=== DESCRIPTION OF THE TASK ===
Show each line in the rows below that contains the word "closest", copied without changes.

******************************

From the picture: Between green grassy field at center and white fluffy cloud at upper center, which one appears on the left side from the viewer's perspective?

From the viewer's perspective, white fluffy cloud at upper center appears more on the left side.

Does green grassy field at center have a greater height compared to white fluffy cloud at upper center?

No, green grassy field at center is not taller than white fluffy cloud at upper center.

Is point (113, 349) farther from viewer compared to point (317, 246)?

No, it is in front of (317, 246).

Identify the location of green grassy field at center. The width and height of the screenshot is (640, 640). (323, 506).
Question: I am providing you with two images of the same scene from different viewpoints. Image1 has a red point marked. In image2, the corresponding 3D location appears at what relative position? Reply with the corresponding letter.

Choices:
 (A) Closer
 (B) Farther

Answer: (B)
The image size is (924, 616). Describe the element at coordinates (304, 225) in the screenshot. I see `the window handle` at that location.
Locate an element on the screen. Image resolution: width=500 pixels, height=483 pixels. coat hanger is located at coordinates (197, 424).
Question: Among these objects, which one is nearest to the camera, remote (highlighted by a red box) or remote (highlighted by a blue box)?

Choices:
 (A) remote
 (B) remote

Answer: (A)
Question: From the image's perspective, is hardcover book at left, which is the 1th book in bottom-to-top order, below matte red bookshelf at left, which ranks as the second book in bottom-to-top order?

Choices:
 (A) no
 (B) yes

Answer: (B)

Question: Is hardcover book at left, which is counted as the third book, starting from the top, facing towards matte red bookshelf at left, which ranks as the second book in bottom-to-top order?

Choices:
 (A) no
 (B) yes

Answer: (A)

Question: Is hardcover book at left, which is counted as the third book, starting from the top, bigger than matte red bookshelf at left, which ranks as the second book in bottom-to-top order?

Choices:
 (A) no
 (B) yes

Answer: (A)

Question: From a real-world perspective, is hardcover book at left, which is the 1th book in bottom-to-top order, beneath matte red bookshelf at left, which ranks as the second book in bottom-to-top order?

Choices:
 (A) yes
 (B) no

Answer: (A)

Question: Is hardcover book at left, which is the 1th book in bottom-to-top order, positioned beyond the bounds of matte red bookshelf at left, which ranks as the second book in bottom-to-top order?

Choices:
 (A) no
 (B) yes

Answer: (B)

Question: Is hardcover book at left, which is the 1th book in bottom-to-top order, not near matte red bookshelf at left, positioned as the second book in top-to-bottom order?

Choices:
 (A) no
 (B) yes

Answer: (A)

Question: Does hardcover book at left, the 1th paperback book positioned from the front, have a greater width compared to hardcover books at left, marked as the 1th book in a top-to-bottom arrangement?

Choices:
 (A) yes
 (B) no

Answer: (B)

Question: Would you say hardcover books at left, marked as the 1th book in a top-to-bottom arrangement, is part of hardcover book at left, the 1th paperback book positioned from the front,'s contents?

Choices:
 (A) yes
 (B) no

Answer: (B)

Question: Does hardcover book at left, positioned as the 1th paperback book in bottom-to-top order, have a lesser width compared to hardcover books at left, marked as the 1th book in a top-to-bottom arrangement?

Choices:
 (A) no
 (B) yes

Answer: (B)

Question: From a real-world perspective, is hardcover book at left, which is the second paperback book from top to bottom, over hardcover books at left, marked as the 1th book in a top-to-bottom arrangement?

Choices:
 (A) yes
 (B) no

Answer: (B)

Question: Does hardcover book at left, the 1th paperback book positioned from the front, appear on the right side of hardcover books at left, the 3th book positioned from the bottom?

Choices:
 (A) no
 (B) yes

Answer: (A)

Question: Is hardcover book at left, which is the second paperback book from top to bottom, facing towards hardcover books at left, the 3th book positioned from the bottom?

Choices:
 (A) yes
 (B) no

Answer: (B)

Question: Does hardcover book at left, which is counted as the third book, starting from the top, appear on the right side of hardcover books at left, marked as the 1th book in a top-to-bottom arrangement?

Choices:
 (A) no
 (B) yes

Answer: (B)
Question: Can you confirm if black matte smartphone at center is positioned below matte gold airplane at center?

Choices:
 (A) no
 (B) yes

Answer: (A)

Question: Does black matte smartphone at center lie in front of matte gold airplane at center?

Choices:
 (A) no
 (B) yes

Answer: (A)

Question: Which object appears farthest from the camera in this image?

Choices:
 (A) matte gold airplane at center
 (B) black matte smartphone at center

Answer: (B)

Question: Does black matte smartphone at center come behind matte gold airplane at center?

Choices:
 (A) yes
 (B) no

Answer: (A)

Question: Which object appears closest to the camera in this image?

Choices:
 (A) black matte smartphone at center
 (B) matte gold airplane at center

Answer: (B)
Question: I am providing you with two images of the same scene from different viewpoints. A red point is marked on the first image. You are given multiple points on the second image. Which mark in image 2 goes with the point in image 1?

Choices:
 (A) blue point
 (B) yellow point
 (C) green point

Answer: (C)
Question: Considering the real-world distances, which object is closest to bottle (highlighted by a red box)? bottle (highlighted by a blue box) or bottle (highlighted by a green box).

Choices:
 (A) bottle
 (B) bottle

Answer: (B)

******************************

=== TASK RESULT ===
Question: Which object appears closest to the camera in this image?
Question: Considering the real-world distances, which object is closest to bottle (highlighted by a red box)? bottle (highlighted by a blue box) or bottle (highlighted by a green box).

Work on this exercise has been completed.